## REQUIREMENT
Report the lines of the material that carry the string "star".

## GIVEN DATA
◆ ◆ ◆ ◆

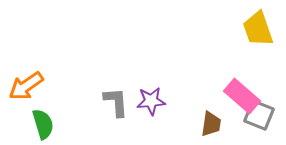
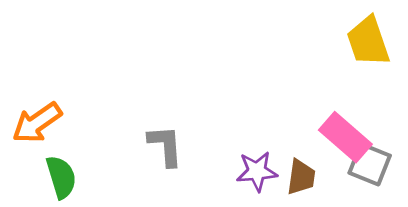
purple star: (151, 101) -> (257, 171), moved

◆ ◆ ◆ ◆

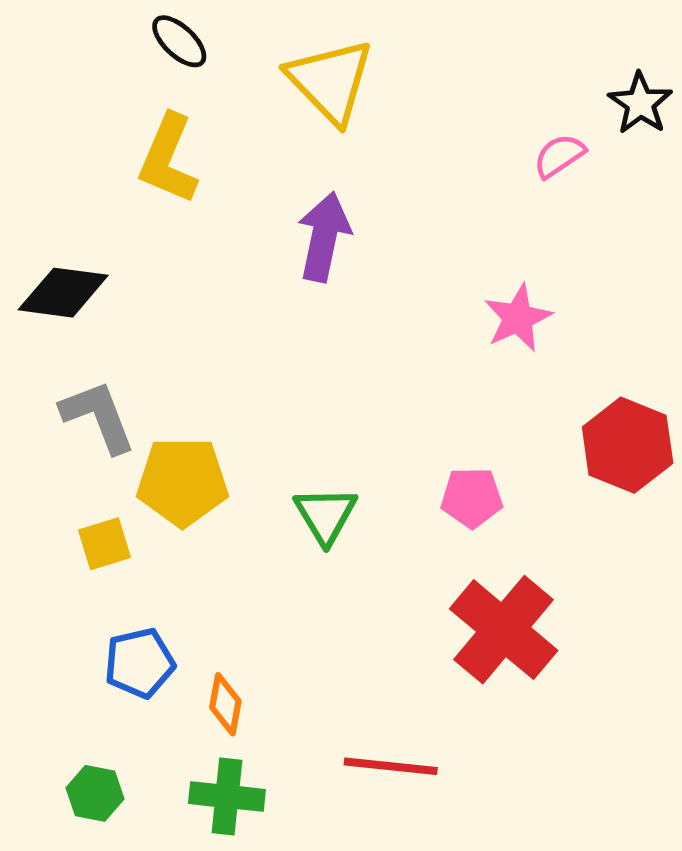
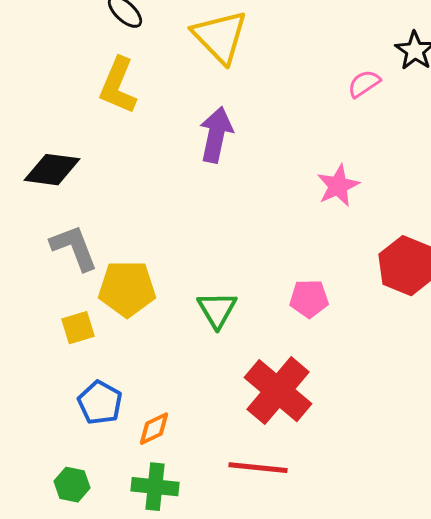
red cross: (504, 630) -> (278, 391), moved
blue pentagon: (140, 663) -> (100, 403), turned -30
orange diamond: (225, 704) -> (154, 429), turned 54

◆ ◆ ◆ ◆

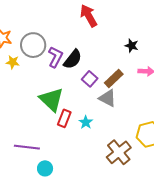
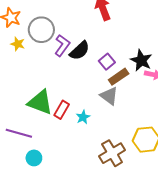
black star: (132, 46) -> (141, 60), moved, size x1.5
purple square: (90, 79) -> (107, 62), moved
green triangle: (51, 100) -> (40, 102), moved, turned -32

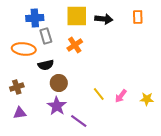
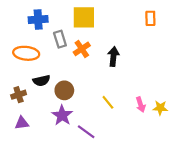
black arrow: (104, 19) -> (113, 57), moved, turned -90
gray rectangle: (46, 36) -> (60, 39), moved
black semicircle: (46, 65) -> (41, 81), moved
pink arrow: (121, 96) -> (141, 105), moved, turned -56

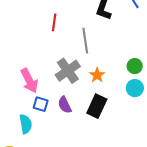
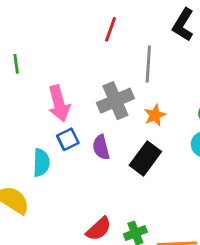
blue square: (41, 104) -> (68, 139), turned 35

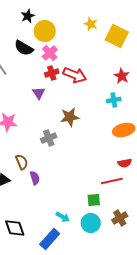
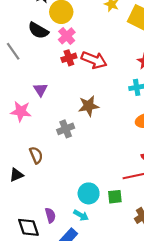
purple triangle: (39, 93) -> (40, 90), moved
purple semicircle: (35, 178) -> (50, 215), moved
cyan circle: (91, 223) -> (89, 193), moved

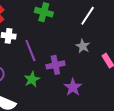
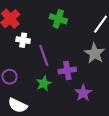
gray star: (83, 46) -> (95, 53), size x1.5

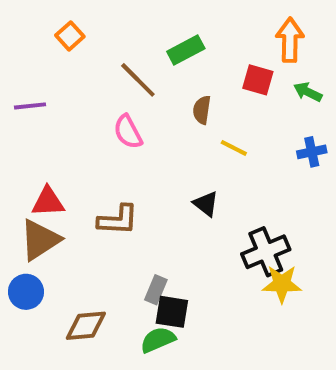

◆ ◆ ◆ ◆

## RESULT
purple star: (151, 101) -> (257, 171), moved
black star: (132, 46) -> (141, 60), moved, size x1.5
gray star: (83, 46) -> (95, 53), size x1.5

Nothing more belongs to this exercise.